» Collected data entries:
▽

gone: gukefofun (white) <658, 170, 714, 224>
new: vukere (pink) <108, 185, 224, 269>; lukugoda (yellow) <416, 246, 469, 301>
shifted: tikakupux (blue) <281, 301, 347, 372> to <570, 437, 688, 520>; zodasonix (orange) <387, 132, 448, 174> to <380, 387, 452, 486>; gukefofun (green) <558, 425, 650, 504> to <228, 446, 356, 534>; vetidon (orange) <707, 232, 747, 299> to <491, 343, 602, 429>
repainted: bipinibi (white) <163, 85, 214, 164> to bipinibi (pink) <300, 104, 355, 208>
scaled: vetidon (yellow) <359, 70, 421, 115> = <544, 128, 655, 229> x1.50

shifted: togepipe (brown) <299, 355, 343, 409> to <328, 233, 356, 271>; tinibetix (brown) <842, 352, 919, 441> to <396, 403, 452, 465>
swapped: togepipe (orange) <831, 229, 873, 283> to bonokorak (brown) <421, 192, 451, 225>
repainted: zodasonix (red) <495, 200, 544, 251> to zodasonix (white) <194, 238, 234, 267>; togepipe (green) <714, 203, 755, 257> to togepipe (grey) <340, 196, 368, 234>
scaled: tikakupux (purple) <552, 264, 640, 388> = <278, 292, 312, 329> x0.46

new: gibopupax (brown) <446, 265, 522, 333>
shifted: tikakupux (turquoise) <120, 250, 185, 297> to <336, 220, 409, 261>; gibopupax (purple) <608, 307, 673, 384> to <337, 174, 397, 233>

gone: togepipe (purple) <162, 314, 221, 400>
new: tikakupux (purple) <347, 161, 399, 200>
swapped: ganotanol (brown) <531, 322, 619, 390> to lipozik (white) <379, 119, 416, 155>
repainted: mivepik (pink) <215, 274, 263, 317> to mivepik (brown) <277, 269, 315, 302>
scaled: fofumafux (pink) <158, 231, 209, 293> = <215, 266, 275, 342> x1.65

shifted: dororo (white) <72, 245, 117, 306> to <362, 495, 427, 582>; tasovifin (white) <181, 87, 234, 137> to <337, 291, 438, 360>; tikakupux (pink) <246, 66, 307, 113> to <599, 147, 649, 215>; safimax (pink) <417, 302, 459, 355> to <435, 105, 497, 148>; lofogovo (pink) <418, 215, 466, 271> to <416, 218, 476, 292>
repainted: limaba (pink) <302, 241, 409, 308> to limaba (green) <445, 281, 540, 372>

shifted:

△

» WHAT TO WORK ON:
Copy the lines of the data above exactly as written, beginning with the line containing "new: vukere (pink)" and ending with the line containing "repainted: bipinibi (white)", and leave out all other lines.

» SOLVED PROBLEM:
new: vukere (pink) <108, 185, 224, 269>; lukugoda (yellow) <416, 246, 469, 301>
shifted: tikakupux (blue) <281, 301, 347, 372> to <570, 437, 688, 520>; zodasonix (orange) <387, 132, 448, 174> to <380, 387, 452, 486>; gukefofun (green) <558, 425, 650, 504> to <228, 446, 356, 534>; vetidon (orange) <707, 232, 747, 299> to <491, 343, 602, 429>
repainted: bipinibi (white) <163, 85, 214, 164> to bipinibi (pink) <300, 104, 355, 208>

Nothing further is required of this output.